◆ REQUIRED ACTION
For the entries below, the result should be an exact transcription of the lines from the one with "black bowling pin: 5 -> 4" up to and including the one with "yellow apple: 0 -> 1", and only those.

◆ RECORDS FOR THE EXERCISE
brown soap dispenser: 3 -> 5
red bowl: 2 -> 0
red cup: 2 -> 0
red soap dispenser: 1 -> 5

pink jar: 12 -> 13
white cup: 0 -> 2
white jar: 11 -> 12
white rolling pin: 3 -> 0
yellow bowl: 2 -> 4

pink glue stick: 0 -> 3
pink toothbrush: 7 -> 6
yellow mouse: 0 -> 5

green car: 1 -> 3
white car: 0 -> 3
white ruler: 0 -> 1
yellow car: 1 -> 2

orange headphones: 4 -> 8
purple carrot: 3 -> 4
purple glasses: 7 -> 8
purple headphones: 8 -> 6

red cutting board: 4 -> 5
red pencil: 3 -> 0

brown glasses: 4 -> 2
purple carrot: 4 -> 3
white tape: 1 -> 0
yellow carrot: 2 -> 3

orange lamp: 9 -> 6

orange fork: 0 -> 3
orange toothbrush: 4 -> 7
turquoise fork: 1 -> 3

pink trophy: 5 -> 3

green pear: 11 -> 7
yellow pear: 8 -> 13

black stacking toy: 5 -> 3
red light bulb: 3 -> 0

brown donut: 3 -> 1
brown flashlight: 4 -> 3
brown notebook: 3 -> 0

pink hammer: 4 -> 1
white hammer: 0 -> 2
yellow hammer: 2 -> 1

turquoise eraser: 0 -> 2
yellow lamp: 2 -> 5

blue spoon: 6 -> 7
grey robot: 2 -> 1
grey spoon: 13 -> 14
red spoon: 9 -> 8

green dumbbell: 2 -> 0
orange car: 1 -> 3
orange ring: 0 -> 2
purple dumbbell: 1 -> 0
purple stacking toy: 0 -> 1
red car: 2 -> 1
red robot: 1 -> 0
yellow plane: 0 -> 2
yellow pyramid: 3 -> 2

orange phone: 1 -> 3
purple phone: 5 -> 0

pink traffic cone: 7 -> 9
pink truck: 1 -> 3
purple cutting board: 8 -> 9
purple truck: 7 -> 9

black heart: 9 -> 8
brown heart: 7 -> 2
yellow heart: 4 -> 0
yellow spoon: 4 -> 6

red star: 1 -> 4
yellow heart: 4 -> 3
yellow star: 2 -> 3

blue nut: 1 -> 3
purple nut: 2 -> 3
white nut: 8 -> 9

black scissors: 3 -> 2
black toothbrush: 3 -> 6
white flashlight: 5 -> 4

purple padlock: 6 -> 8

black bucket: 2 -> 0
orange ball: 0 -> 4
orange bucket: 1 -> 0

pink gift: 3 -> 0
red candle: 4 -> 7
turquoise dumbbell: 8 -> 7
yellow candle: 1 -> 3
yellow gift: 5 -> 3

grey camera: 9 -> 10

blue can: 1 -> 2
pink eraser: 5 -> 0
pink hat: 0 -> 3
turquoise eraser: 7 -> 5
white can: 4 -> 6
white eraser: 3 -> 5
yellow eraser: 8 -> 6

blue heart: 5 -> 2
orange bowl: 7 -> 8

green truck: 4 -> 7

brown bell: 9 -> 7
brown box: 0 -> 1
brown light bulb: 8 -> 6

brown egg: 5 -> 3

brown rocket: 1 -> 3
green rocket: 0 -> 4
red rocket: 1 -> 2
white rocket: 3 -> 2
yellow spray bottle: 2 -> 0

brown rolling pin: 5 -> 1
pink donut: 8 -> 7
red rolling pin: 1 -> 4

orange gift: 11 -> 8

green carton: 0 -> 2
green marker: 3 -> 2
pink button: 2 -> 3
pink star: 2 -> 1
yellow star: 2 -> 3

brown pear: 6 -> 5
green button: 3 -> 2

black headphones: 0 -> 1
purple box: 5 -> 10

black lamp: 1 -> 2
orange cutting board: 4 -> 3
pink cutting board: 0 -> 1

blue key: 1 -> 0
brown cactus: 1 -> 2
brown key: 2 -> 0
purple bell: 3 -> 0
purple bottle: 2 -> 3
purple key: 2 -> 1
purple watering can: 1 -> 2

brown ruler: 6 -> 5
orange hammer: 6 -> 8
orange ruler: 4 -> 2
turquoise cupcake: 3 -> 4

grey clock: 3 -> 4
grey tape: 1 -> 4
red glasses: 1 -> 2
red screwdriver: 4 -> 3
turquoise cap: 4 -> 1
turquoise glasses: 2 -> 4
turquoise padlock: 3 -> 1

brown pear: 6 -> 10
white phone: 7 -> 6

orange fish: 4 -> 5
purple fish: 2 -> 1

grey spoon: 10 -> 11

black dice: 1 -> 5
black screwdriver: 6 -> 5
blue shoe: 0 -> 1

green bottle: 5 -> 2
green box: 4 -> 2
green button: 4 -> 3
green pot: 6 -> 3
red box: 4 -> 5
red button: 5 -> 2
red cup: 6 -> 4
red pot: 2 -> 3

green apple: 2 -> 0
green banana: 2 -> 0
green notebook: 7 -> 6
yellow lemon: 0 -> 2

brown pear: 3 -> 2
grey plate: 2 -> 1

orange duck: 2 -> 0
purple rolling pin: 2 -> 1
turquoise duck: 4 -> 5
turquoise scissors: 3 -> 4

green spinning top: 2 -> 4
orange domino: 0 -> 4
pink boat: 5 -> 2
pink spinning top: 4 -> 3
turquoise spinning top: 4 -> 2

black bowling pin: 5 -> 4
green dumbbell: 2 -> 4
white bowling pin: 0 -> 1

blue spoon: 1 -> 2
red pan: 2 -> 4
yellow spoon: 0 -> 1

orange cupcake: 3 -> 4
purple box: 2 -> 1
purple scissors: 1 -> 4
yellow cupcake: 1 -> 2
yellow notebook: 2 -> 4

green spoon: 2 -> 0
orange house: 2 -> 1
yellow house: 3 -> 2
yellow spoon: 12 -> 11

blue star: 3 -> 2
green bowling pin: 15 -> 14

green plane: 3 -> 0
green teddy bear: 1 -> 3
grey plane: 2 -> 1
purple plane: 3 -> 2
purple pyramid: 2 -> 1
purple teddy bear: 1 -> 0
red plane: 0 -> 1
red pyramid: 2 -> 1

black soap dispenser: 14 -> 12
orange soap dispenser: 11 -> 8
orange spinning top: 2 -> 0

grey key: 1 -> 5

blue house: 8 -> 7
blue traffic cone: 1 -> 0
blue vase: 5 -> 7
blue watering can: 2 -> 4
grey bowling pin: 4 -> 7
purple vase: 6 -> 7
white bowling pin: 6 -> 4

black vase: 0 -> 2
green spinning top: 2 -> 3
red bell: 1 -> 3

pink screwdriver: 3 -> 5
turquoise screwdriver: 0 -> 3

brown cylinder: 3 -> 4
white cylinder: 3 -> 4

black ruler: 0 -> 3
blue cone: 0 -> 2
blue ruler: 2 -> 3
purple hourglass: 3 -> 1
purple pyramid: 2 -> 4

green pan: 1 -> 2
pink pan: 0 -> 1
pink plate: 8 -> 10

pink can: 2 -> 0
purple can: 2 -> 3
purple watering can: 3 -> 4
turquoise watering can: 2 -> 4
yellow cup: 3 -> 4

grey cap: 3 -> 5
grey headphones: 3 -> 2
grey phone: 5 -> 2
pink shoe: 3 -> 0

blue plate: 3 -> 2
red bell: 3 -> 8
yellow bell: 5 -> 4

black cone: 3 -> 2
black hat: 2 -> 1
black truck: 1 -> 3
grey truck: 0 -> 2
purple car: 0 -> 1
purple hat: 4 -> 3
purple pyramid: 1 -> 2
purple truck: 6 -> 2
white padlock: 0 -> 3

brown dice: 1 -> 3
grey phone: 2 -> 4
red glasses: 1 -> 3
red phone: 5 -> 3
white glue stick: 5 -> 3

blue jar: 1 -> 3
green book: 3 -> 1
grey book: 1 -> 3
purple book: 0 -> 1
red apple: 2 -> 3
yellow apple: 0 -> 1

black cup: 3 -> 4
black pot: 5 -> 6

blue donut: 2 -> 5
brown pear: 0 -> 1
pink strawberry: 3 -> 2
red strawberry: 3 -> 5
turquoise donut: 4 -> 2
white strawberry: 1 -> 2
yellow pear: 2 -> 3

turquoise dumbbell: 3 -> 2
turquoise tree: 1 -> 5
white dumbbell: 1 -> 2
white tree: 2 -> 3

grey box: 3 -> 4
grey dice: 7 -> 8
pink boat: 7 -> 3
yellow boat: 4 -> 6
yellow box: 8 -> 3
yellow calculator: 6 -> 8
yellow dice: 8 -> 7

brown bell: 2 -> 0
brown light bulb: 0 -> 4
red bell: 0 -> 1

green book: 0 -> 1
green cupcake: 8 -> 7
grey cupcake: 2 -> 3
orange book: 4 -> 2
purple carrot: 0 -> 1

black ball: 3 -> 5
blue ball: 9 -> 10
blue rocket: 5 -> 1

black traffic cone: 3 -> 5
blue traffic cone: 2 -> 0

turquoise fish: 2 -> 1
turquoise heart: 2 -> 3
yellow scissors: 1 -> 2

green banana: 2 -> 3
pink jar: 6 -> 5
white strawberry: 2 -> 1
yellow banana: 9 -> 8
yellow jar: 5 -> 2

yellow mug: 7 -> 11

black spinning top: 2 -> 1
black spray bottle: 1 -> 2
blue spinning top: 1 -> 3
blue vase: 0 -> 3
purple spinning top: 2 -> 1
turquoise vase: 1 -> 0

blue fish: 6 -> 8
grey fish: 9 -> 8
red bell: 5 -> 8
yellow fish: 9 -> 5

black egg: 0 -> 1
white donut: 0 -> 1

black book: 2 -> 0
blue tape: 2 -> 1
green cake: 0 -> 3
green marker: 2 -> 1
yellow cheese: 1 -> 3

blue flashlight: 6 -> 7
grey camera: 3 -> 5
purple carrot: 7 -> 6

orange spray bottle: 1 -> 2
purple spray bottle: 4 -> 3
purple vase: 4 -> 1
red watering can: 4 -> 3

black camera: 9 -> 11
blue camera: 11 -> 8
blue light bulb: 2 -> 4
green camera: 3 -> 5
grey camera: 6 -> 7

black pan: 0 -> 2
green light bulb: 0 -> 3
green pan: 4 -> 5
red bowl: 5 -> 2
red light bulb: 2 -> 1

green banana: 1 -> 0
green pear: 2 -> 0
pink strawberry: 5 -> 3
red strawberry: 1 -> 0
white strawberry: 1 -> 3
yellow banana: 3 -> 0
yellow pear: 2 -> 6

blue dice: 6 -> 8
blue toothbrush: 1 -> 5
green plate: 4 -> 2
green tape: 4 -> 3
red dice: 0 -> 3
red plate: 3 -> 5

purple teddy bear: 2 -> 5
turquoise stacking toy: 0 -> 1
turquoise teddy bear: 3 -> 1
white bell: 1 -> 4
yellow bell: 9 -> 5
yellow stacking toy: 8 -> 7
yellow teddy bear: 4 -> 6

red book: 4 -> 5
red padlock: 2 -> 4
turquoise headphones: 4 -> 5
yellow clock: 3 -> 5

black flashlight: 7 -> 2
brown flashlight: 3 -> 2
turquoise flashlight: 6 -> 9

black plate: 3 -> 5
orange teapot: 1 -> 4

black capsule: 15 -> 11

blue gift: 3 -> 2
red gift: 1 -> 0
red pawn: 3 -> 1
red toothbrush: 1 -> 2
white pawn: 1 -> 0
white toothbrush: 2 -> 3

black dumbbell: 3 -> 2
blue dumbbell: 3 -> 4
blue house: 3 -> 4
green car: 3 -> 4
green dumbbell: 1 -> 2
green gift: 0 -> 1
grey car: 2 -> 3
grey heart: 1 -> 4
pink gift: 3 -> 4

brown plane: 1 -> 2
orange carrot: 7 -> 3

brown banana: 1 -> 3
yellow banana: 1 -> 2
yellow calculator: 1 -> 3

◆ TASK RESPONSE
black bowling pin: 5 -> 4
green dumbbell: 2 -> 4
white bowling pin: 0 -> 1

blue spoon: 1 -> 2
red pan: 2 -> 4
yellow spoon: 0 -> 1

orange cupcake: 3 -> 4
purple box: 2 -> 1
purple scissors: 1 -> 4
yellow cupcake: 1 -> 2
yellow notebook: 2 -> 4

green spoon: 2 -> 0
orange house: 2 -> 1
yellow house: 3 -> 2
yellow spoon: 12 -> 11

blue star: 3 -> 2
green bowling pin: 15 -> 14

green plane: 3 -> 0
green teddy bear: 1 -> 3
grey plane: 2 -> 1
purple plane: 3 -> 2
purple pyramid: 2 -> 1
purple teddy bear: 1 -> 0
red plane: 0 -> 1
red pyramid: 2 -> 1

black soap dispenser: 14 -> 12
orange soap dispenser: 11 -> 8
orange spinning top: 2 -> 0

grey key: 1 -> 5

blue house: 8 -> 7
blue traffic cone: 1 -> 0
blue vase: 5 -> 7
blue watering can: 2 -> 4
grey bowling pin: 4 -> 7
purple vase: 6 -> 7
white bowling pin: 6 -> 4

black vase: 0 -> 2
green spinning top: 2 -> 3
red bell: 1 -> 3

pink screwdriver: 3 -> 5
turquoise screwdriver: 0 -> 3

brown cylinder: 3 -> 4
white cylinder: 3 -> 4

black ruler: 0 -> 3
blue cone: 0 -> 2
blue ruler: 2 -> 3
purple hourglass: 3 -> 1
purple pyramid: 2 -> 4

green pan: 1 -> 2
pink pan: 0 -> 1
pink plate: 8 -> 10

pink can: 2 -> 0
purple can: 2 -> 3
purple watering can: 3 -> 4
turquoise watering can: 2 -> 4
yellow cup: 3 -> 4

grey cap: 3 -> 5
grey headphones: 3 -> 2
grey phone: 5 -> 2
pink shoe: 3 -> 0

blue plate: 3 -> 2
red bell: 3 -> 8
yellow bell: 5 -> 4

black cone: 3 -> 2
black hat: 2 -> 1
black truck: 1 -> 3
grey truck: 0 -> 2
purple car: 0 -> 1
purple hat: 4 -> 3
purple pyramid: 1 -> 2
purple truck: 6 -> 2
white padlock: 0 -> 3

brown dice: 1 -> 3
grey phone: 2 -> 4
red glasses: 1 -> 3
red phone: 5 -> 3
white glue stick: 5 -> 3

blue jar: 1 -> 3
green book: 3 -> 1
grey book: 1 -> 3
purple book: 0 -> 1
red apple: 2 -> 3
yellow apple: 0 -> 1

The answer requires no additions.